[Begin Entries provided]
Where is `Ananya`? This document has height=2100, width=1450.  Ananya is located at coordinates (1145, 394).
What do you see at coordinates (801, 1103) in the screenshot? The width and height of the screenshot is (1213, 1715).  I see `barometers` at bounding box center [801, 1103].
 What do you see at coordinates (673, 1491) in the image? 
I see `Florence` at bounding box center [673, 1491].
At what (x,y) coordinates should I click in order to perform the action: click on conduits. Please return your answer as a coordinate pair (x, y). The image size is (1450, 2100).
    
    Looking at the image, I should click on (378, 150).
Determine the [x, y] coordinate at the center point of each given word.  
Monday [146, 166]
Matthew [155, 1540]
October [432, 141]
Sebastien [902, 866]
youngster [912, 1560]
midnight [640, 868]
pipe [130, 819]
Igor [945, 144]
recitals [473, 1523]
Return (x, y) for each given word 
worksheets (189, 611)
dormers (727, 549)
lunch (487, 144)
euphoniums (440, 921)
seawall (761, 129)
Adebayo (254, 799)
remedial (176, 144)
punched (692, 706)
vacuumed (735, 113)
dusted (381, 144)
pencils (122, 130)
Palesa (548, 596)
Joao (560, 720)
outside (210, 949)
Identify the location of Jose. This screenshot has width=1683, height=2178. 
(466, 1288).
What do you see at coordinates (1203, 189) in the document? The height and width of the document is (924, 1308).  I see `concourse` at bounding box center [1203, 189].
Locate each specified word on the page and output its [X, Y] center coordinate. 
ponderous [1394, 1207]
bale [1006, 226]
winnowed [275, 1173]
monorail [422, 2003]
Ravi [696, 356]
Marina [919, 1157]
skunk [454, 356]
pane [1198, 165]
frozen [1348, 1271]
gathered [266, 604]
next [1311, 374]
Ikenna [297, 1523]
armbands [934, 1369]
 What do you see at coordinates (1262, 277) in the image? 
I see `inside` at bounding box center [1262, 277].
[End Entries provided]
What needs to be done – Rewrite all of the material above with every "screenshot" replaced by "screen capture", leaving everything else unchanged.

Finished answer –
Where is `Ananya`? This document has height=2100, width=1450.  Ananya is located at coordinates (1145, 394).
What do you see at coordinates (801, 1103) in the screen capture? The width and height of the screen capture is (1213, 1715).  I see `barometers` at bounding box center [801, 1103].
 What do you see at coordinates (673, 1491) in the image? 
I see `Florence` at bounding box center [673, 1491].
At what (x,y) coordinates should I click in order to perform the action: click on conduits. Please return your answer as a coordinate pair (x, y). The image size is (1450, 2100).
    
    Looking at the image, I should click on (378, 150).
Determine the [x, y] coordinate at the center point of each given word.  
Monday [146, 166]
Matthew [155, 1540]
October [432, 141]
Sebastien [902, 866]
youngster [912, 1560]
midnight [640, 868]
pipe [130, 819]
Igor [945, 144]
recitals [473, 1523]
Return (x, y) for each given word 
worksheets (189, 611)
dormers (727, 549)
lunch (487, 144)
euphoniums (440, 921)
seawall (761, 129)
Adebayo (254, 799)
remedial (176, 144)
punched (692, 706)
vacuumed (735, 113)
dusted (381, 144)
pencils (122, 130)
Palesa (548, 596)
Joao (560, 720)
outside (210, 949)
Identify the location of Jose. This screen capture has width=1683, height=2178. 
(466, 1288).
What do you see at coordinates (1203, 189) in the document? The height and width of the document is (924, 1308).  I see `concourse` at bounding box center [1203, 189].
Locate each specified word on the page and output its [X, Y] center coordinate. 
ponderous [1394, 1207]
bale [1006, 226]
winnowed [275, 1173]
monorail [422, 2003]
Ravi [696, 356]
Marina [919, 1157]
skunk [454, 356]
pane [1198, 165]
frozen [1348, 1271]
gathered [266, 604]
next [1311, 374]
Ikenna [297, 1523]
armbands [934, 1369]
 What do you see at coordinates (1262, 277) in the image? 
I see `inside` at bounding box center [1262, 277].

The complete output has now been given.